The expected output is exactly the lines below, starting at the line with "(584, 527) = (262, 439): pink" and ending at the line with "(1170, 205) = (644, 410): black", both included; no other line belongs in it.
*** DATA EXTRACT Section Begins ***
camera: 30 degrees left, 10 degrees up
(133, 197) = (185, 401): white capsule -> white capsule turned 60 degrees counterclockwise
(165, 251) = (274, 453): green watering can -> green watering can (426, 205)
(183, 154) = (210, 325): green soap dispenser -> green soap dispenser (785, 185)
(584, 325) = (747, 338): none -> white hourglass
*** DATA EXTRACT Section Ends ***
*** DATA EXTRACT Section Begins ***
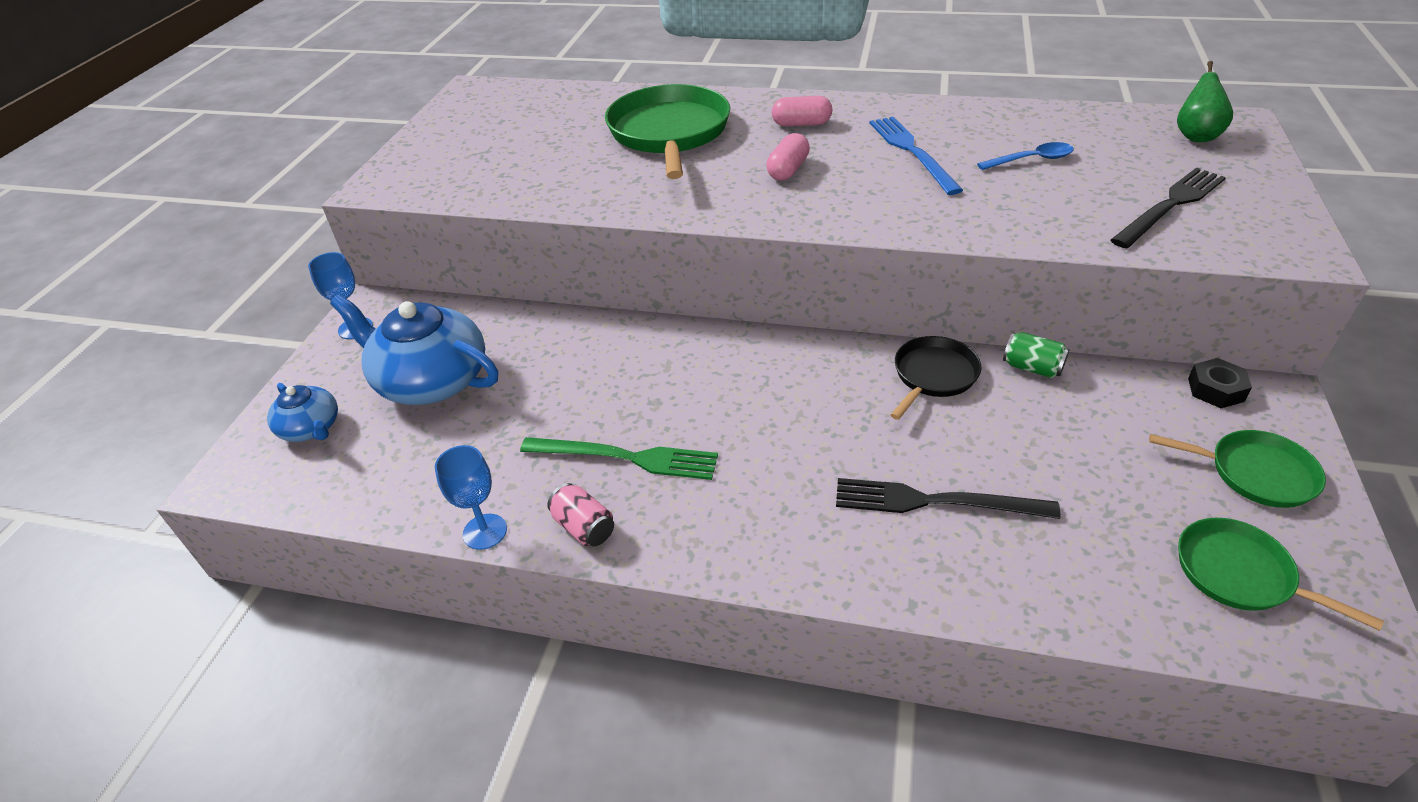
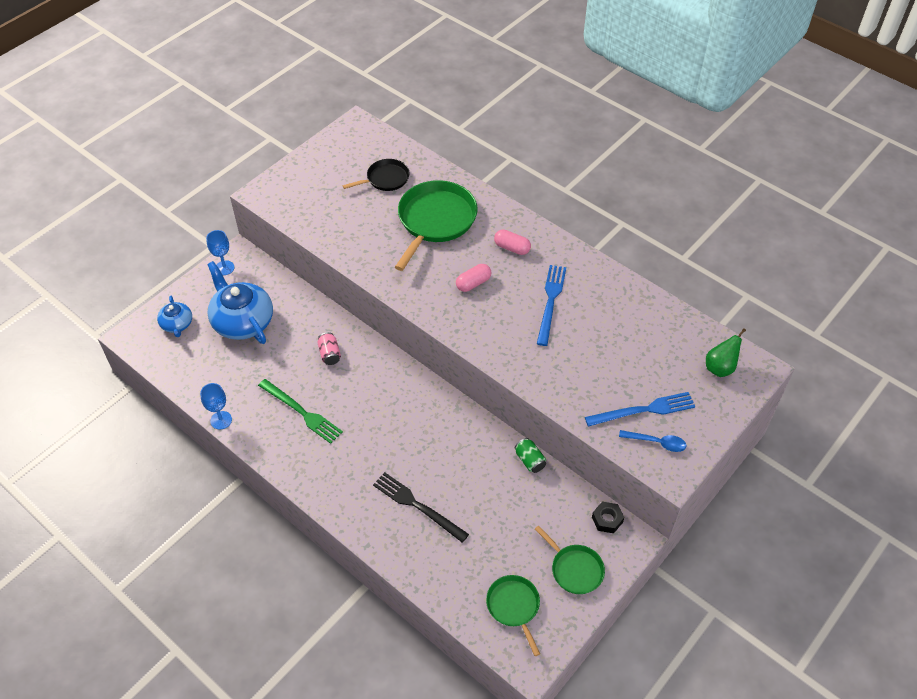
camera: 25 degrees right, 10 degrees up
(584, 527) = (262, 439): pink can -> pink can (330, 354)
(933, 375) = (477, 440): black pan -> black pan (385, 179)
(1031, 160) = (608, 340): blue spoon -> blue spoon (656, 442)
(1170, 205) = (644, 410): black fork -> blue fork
*** DATA EXTRACT Section Ends ***
▶ _OUTPUT OF THE EXERCISE_:
(584, 527) = (262, 439): pink can -> pink can (330, 354)
(933, 375) = (477, 440): black pan -> black pan (385, 179)
(1031, 160) = (608, 340): blue spoon -> blue spoon (656, 442)
(1170, 205) = (644, 410): black fork -> blue fork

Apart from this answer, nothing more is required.